[Revision tracking records]
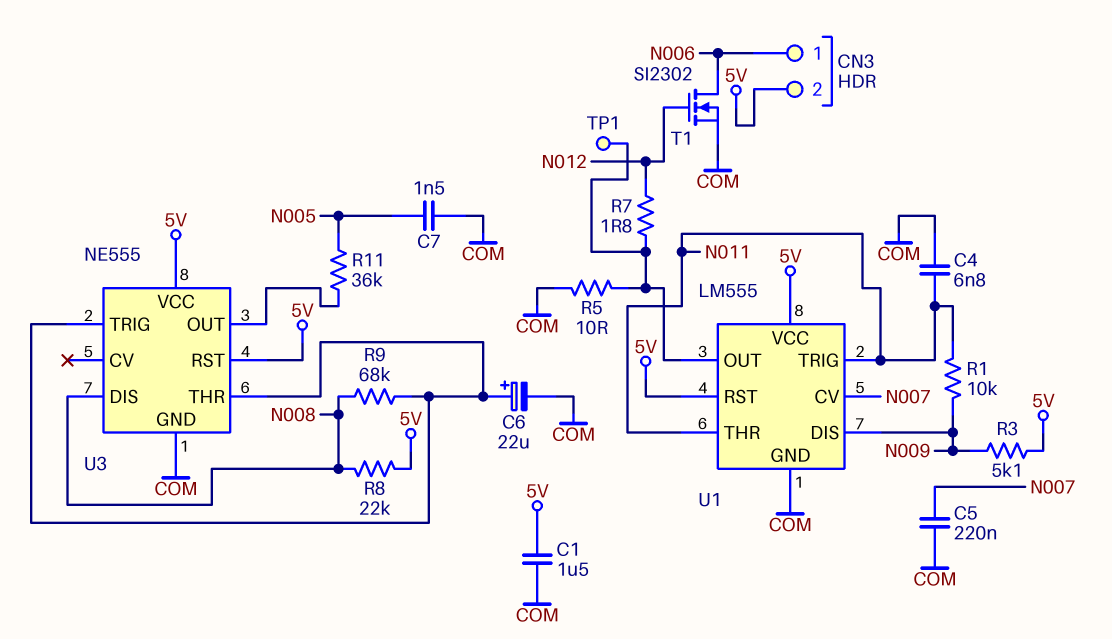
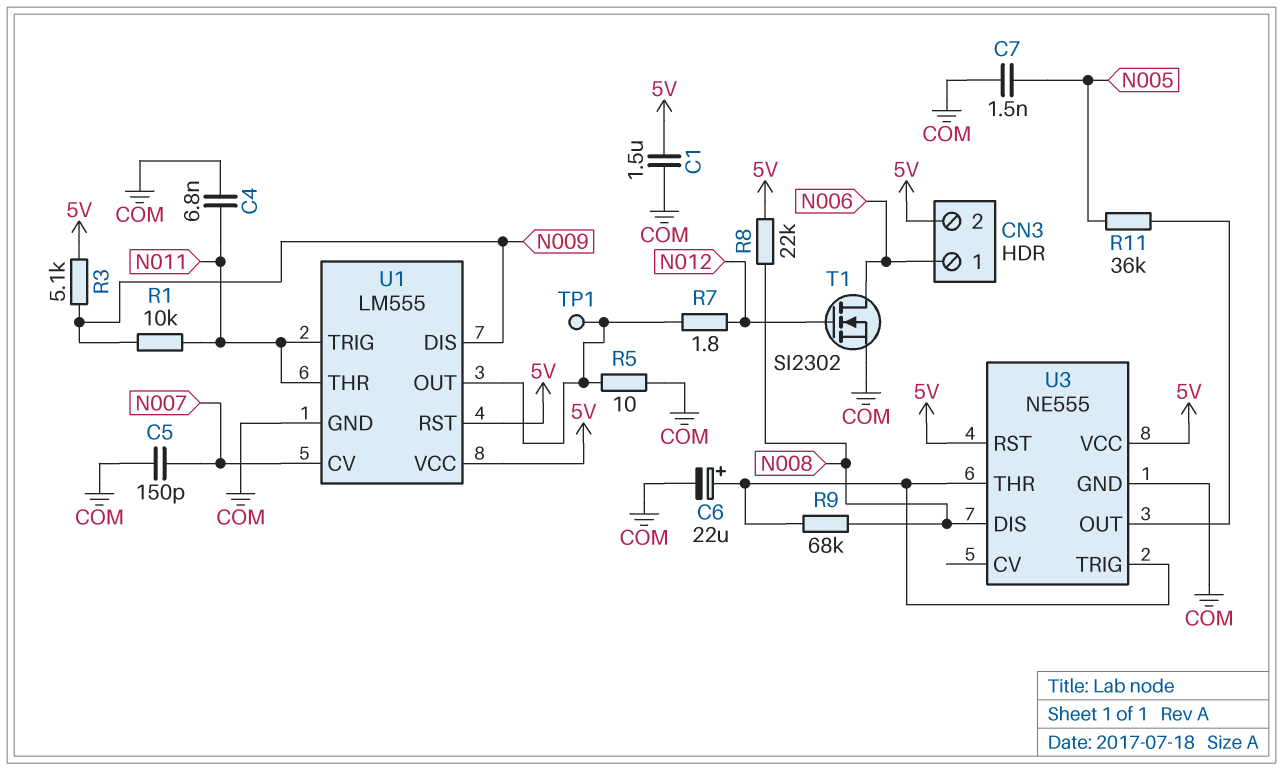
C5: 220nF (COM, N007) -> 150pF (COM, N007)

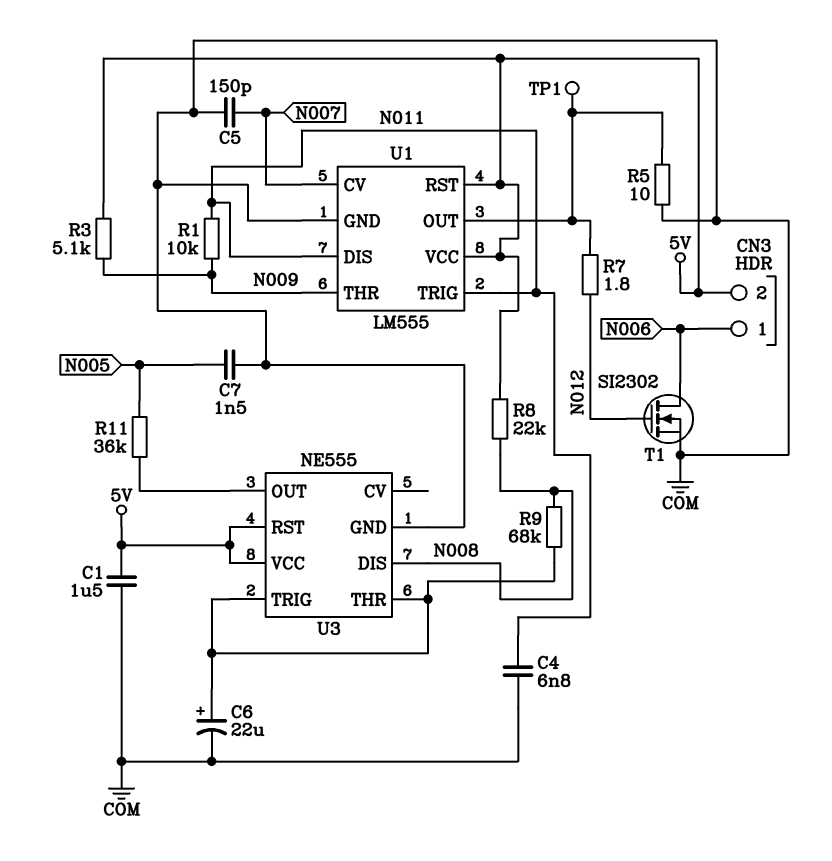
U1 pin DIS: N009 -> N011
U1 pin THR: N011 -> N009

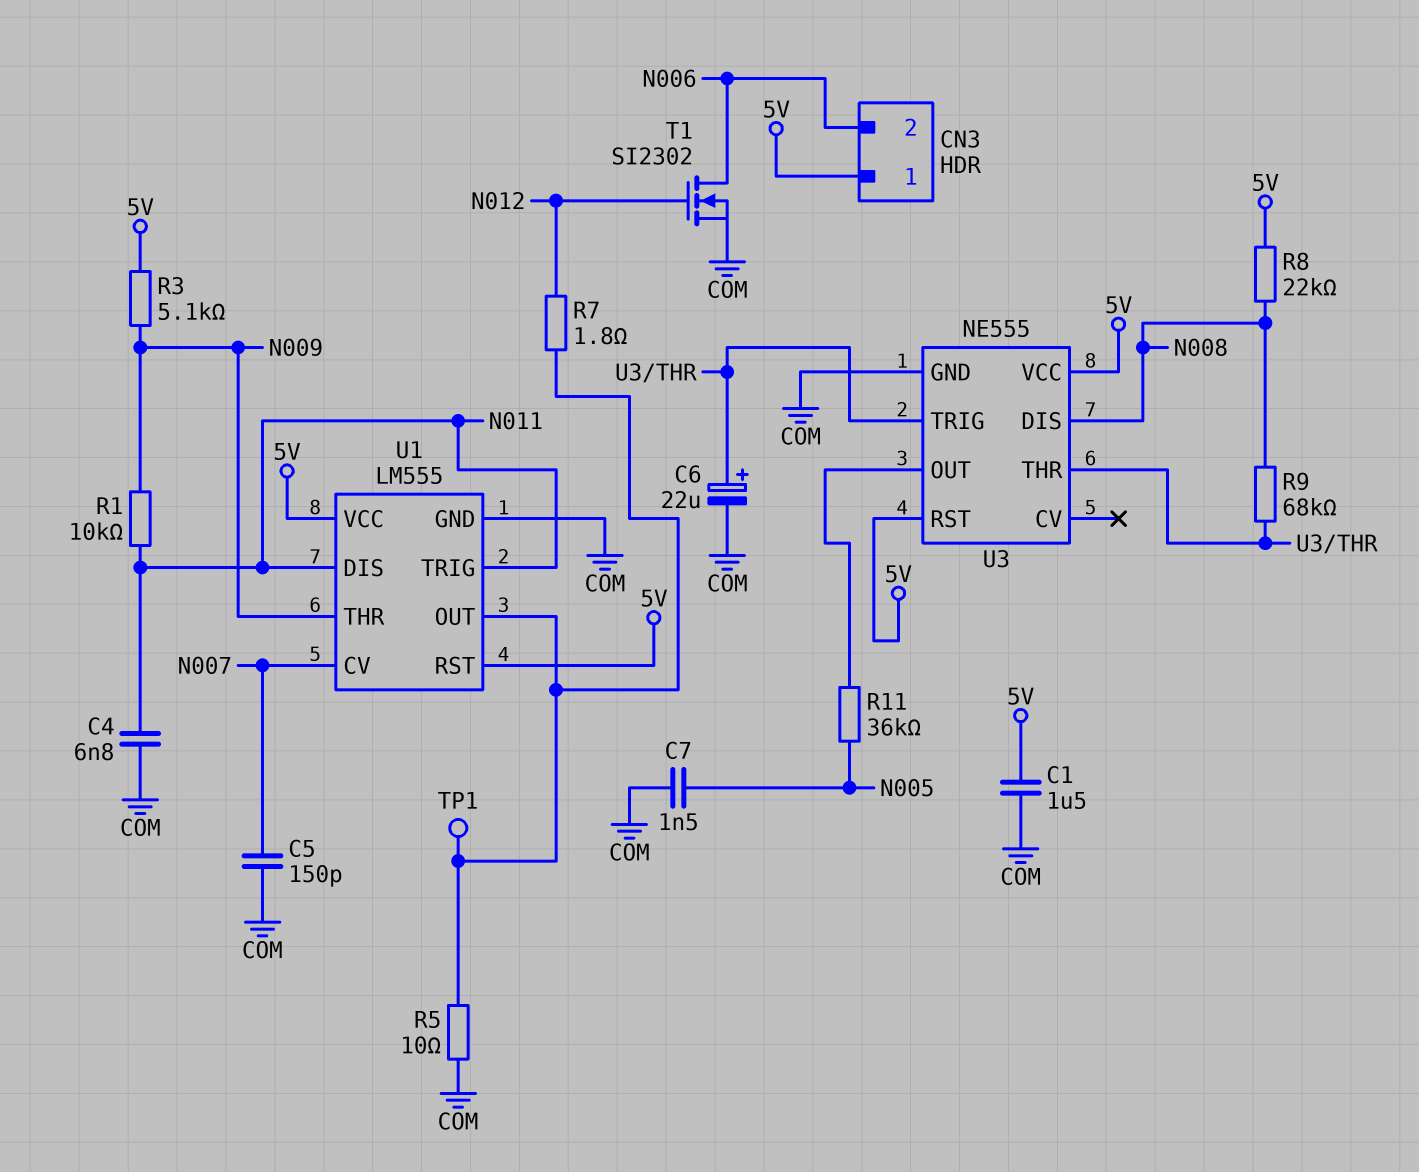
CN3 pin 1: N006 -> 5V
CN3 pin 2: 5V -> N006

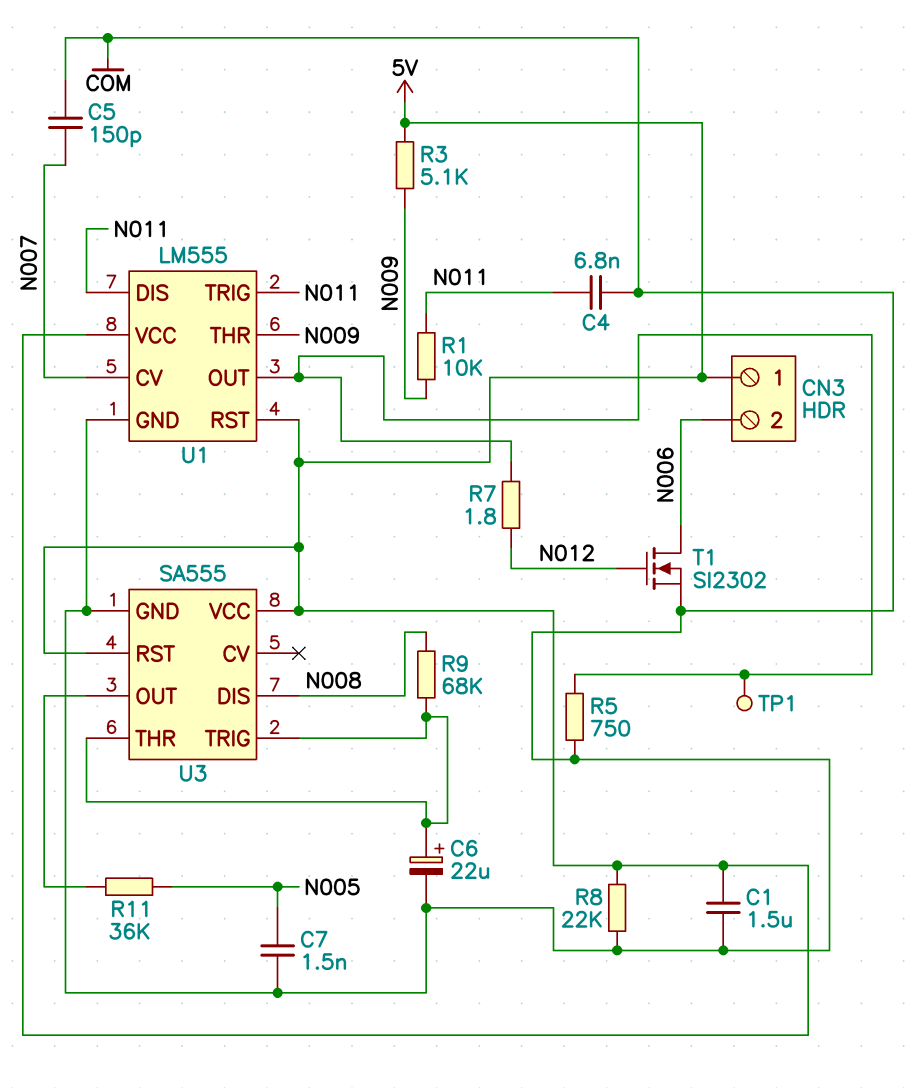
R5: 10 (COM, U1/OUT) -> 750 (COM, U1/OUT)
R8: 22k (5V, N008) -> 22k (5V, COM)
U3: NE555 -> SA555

Activity: Copy the lines from the line that contains "CN3 pin 1: N006 -> 5V" through the end of the records, exactly and with nothing added; leave the pictures out.

Output for this task:
CN3 pin 1: N006 -> 5V
CN3 pin 2: 5V -> N006

R5: 10 (COM, U1/OUT) -> 750 (COM, U1/OUT)
R8: 22k (5V, N008) -> 22k (5V, COM)
U3: NE555 -> SA555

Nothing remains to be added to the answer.